## INSTRUCTIONS FOR THE TASK
Using the records below, repeat exactly the lines from the one holding "D205: LED red" through the one holding "SW202: switch (GND, W9) -> none", both ends included, and no others.

+--

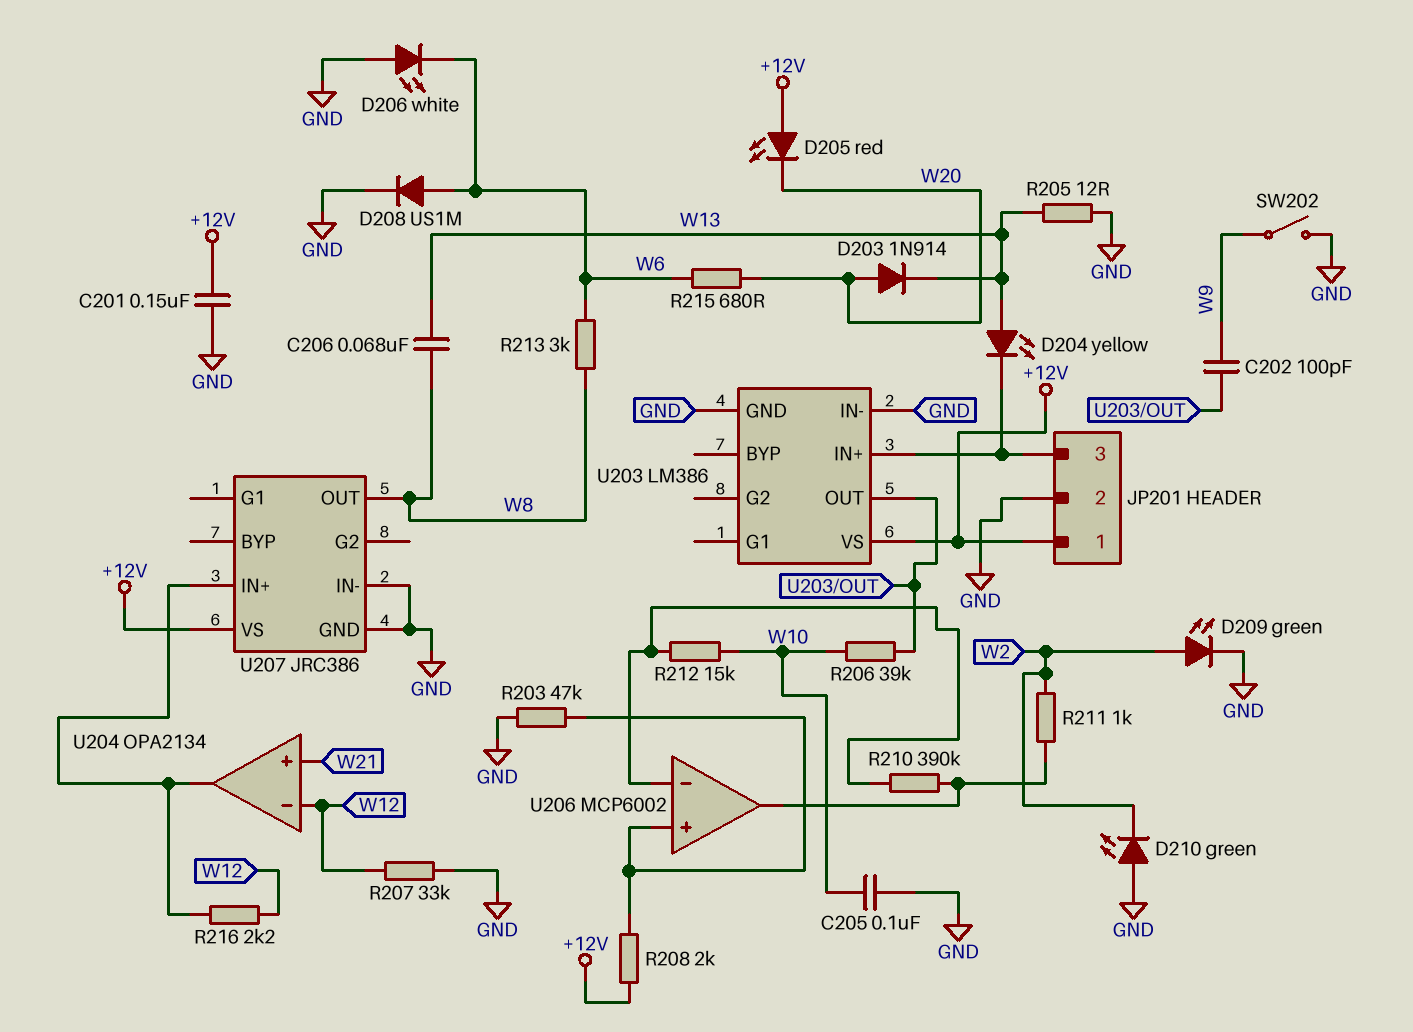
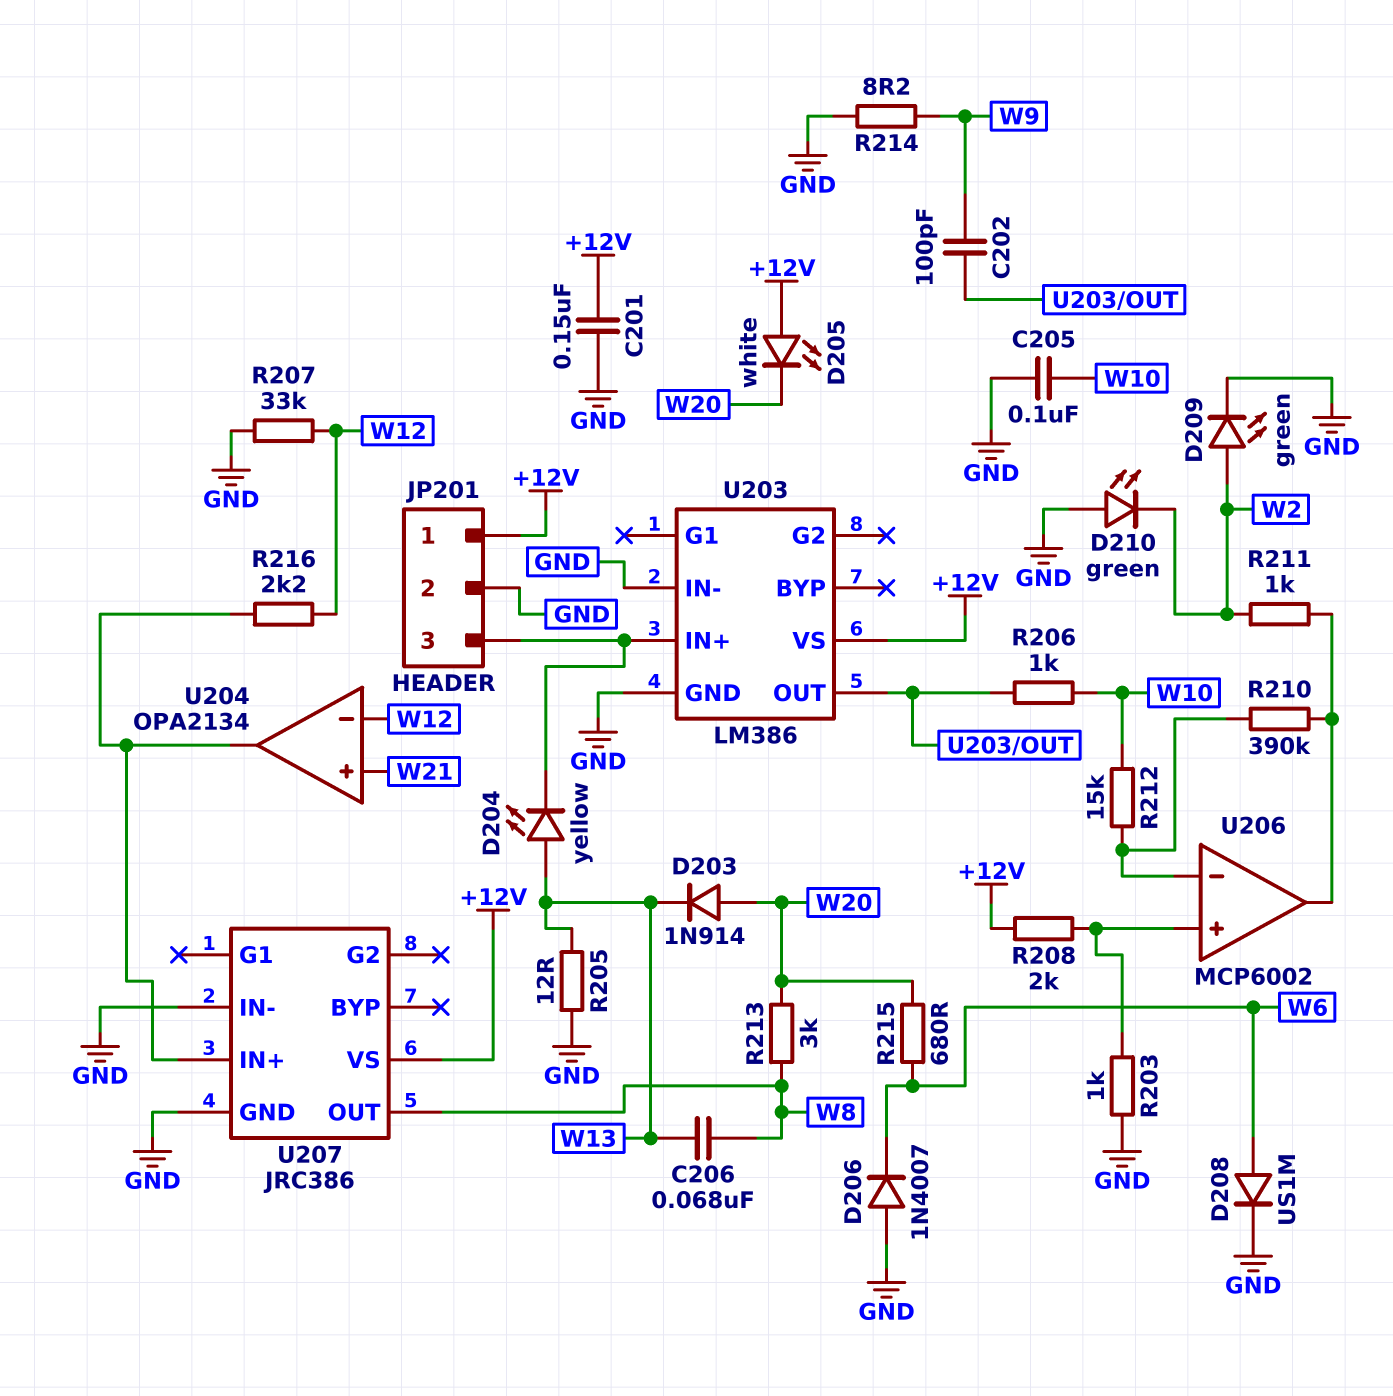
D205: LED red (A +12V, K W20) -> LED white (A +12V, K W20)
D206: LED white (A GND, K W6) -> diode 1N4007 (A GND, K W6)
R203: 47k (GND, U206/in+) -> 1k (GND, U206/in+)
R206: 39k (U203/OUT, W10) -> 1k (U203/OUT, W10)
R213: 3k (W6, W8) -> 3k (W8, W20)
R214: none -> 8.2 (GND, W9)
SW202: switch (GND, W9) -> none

+--

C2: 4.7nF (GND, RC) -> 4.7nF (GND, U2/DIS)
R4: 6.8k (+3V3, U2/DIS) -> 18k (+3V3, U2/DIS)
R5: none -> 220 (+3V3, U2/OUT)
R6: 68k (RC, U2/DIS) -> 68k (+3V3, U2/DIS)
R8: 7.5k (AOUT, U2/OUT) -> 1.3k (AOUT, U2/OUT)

+--

## RESULT
D205: LED red (A +12V, K W20) -> LED white (A +12V, K W20)
D206: LED white (A GND, K W6) -> diode 1N4007 (A GND, K W6)
R203: 47k (GND, U206/in+) -> 1k (GND, U206/in+)
R206: 39k (U203/OUT, W10) -> 1k (U203/OUT, W10)
R213: 3k (W6, W8) -> 3k (W8, W20)
R214: none -> 8.2 (GND, W9)
SW202: switch (GND, W9) -> none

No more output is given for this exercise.